[ABOUT THIS TASK]: Where does the string "none" appear? Copy every line of the entries below that holds it.

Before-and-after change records
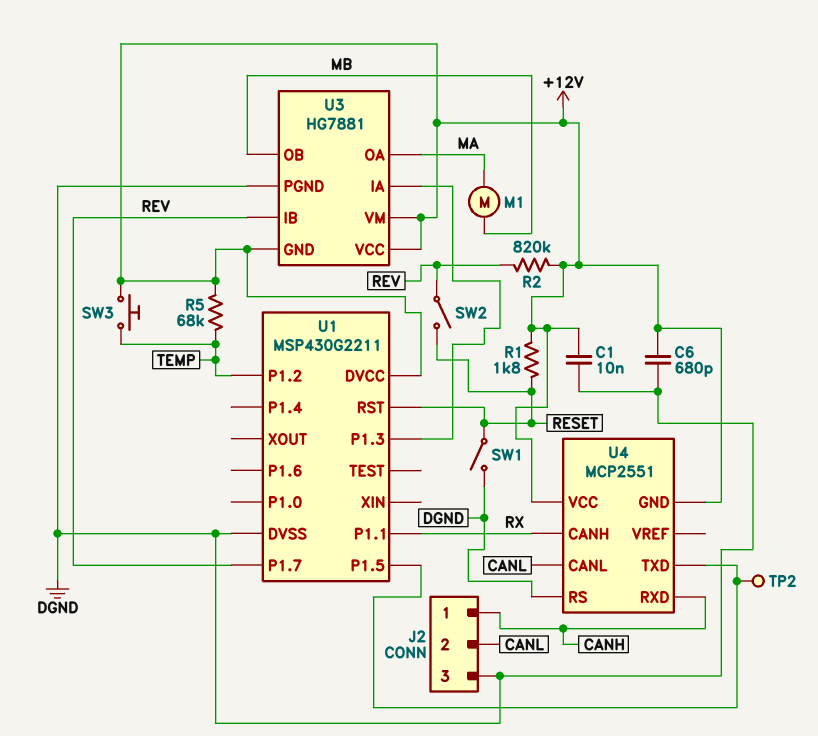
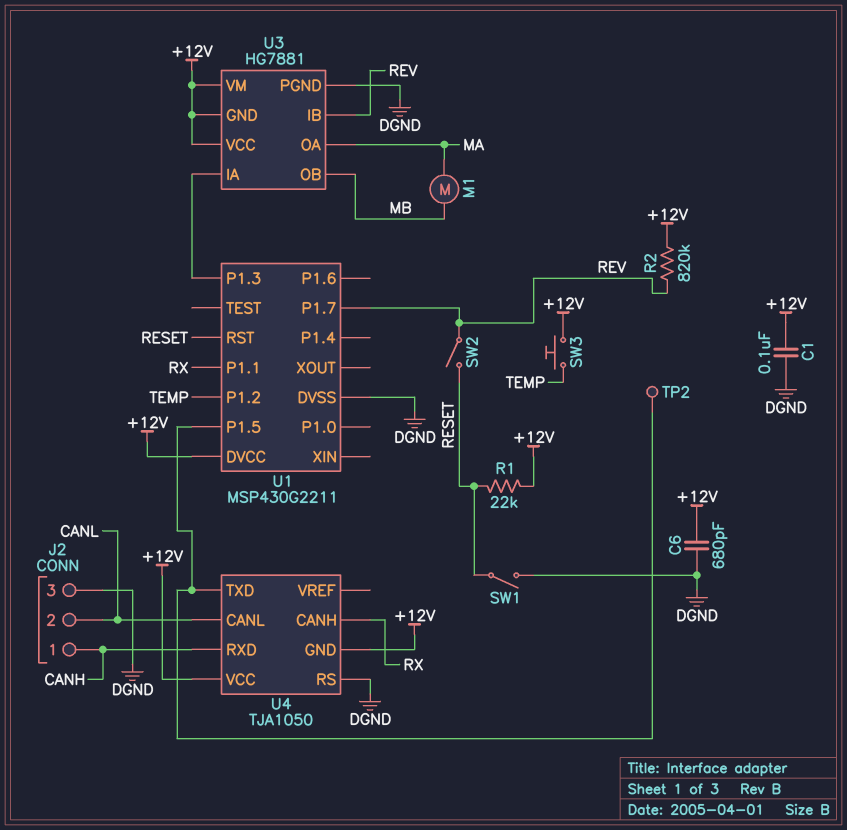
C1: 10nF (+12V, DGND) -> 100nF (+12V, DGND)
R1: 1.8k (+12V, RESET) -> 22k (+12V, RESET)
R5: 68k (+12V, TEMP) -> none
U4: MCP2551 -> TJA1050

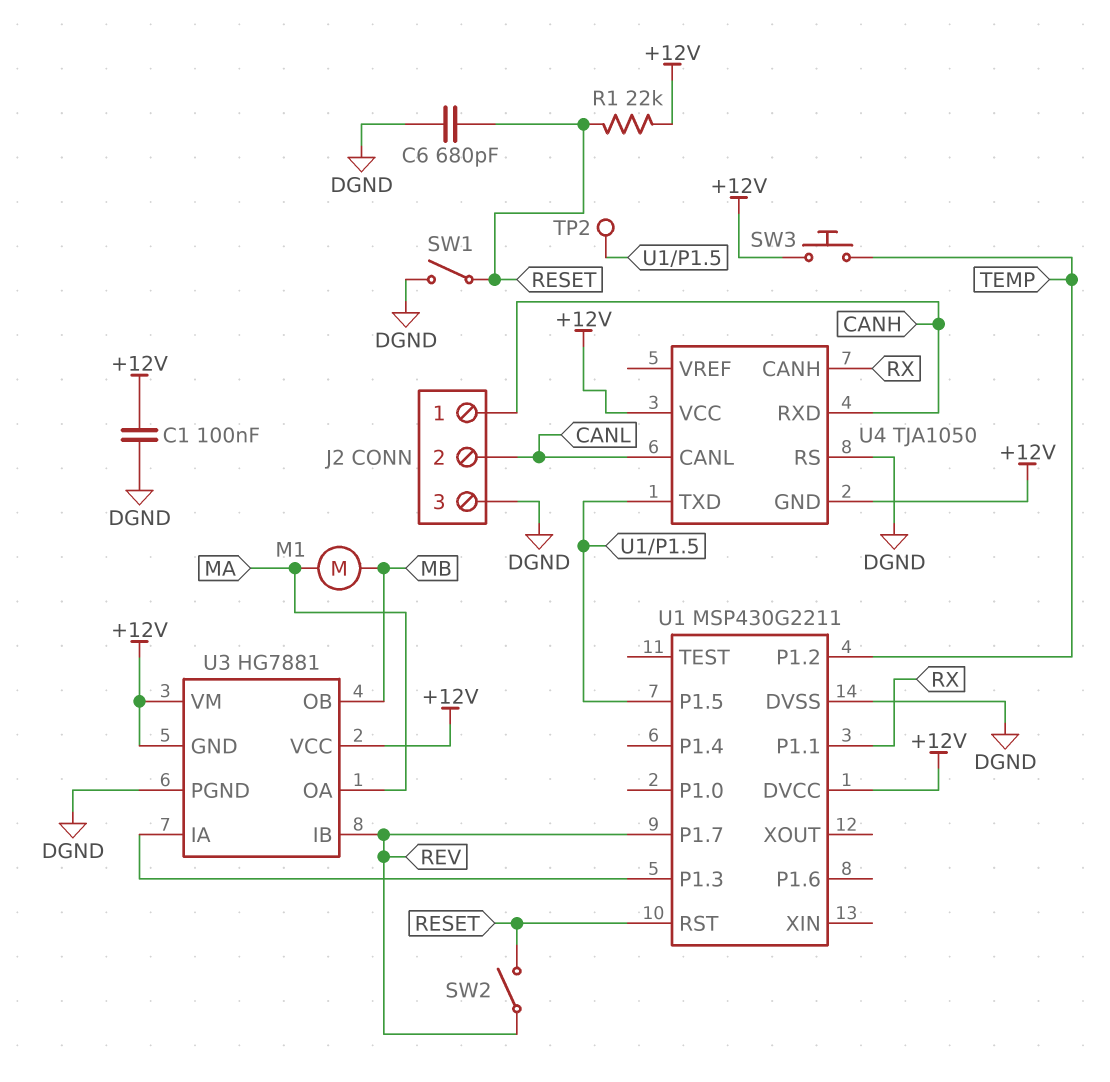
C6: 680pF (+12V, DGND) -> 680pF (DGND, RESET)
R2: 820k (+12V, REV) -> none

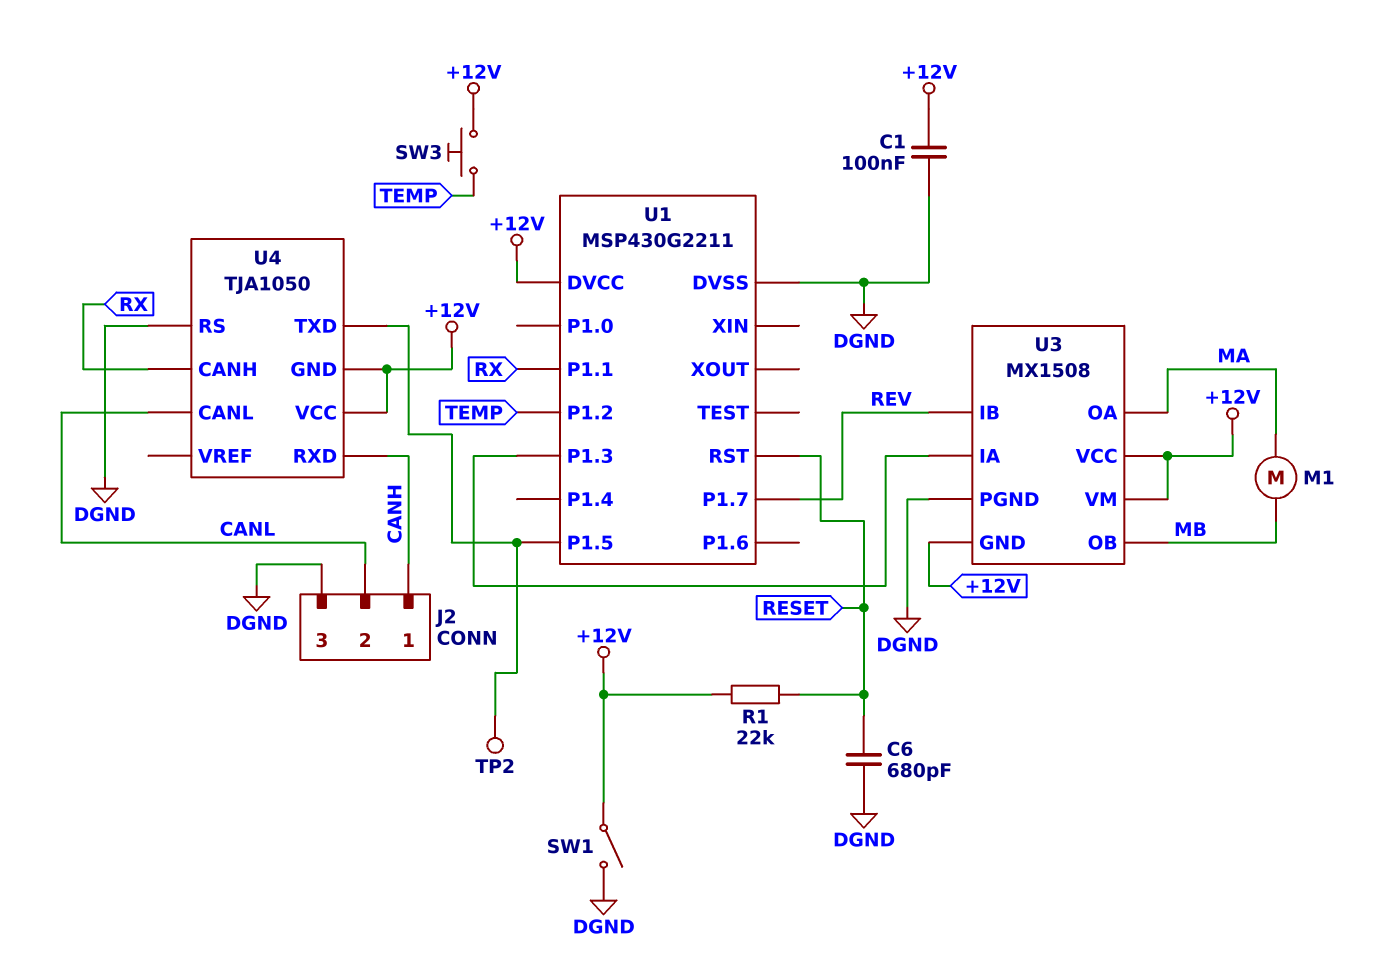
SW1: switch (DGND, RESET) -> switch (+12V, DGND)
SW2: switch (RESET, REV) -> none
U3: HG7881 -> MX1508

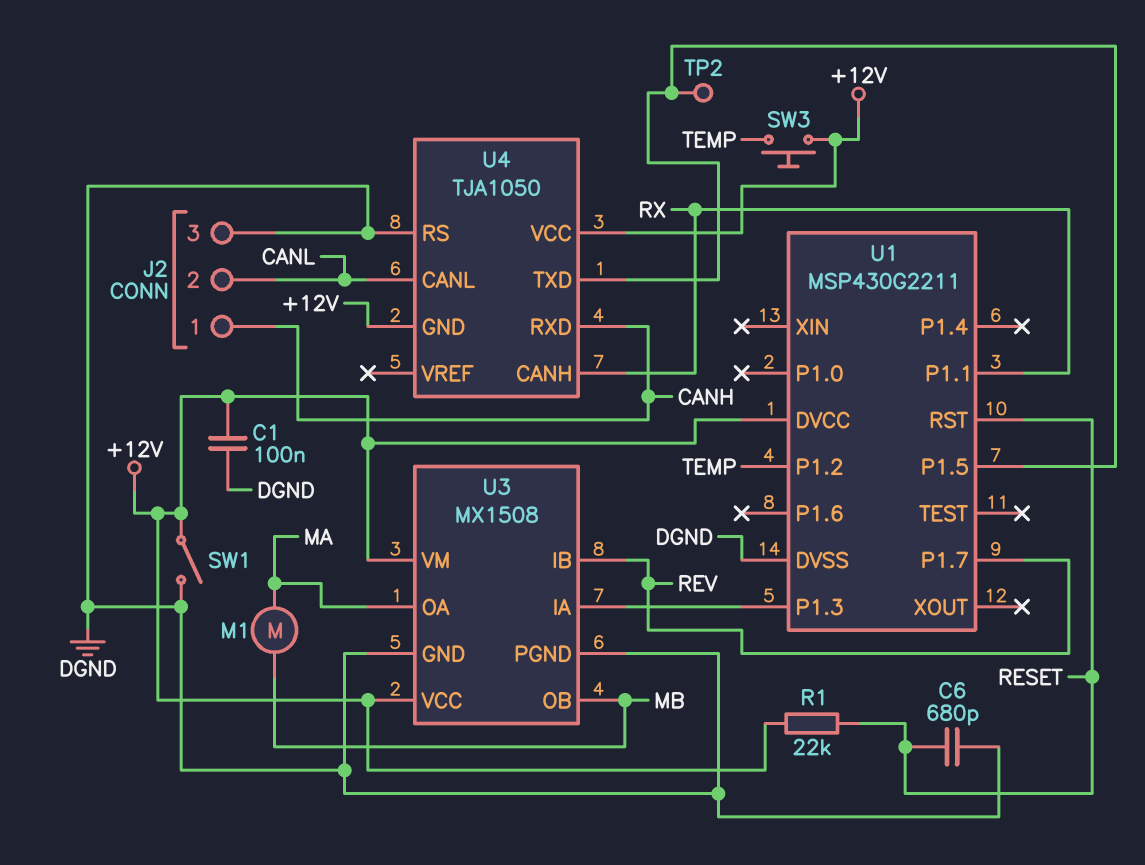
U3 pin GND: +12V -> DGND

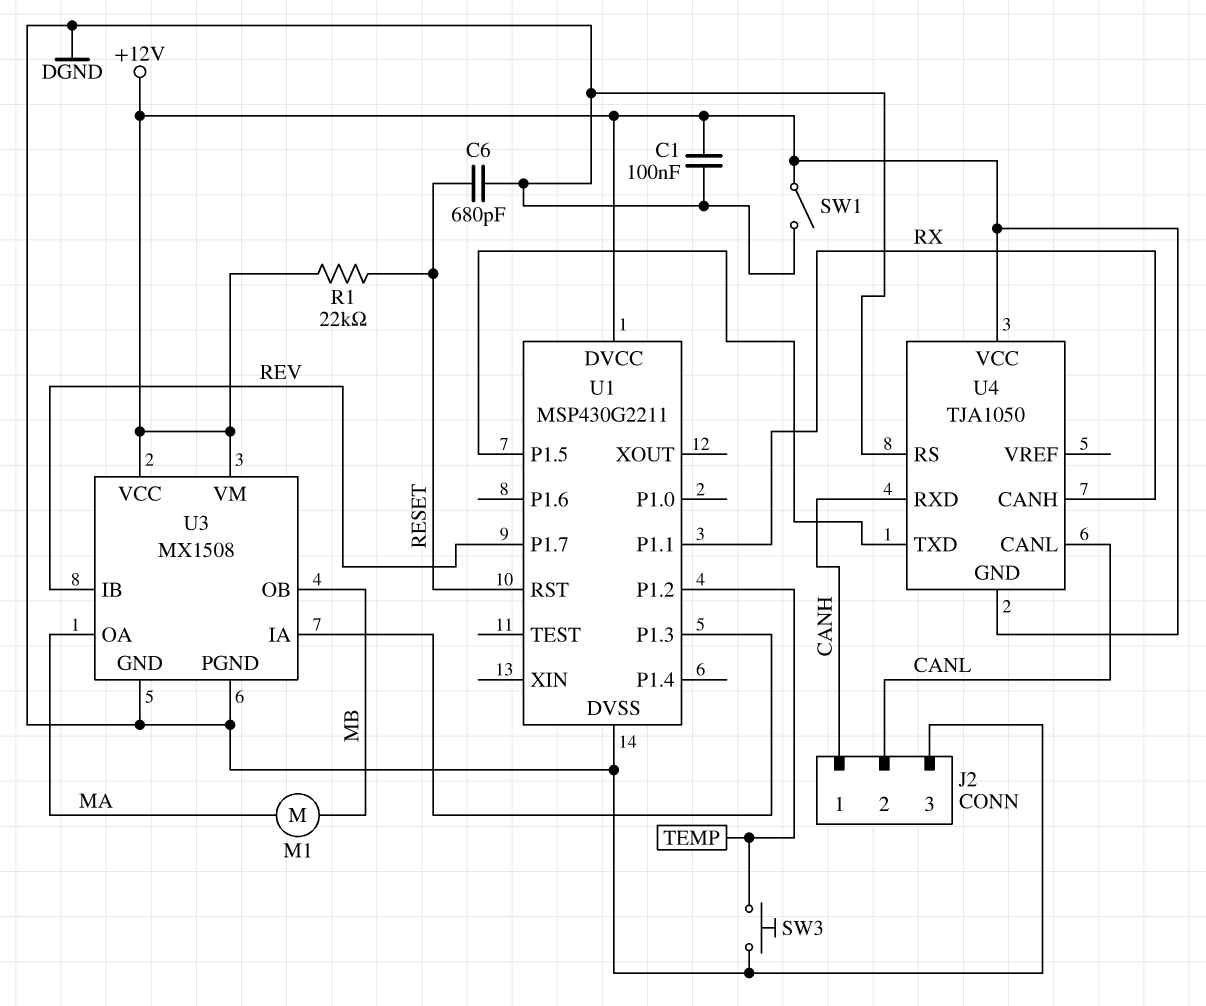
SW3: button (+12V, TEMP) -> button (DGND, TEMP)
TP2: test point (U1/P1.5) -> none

[THE COMPLETED TASK]:
R5: 68k (+12V, TEMP) -> none
R2: 820k (+12V, REV) -> none
SW2: switch (RESET, REV) -> none
TP2: test point (U1/P1.5) -> none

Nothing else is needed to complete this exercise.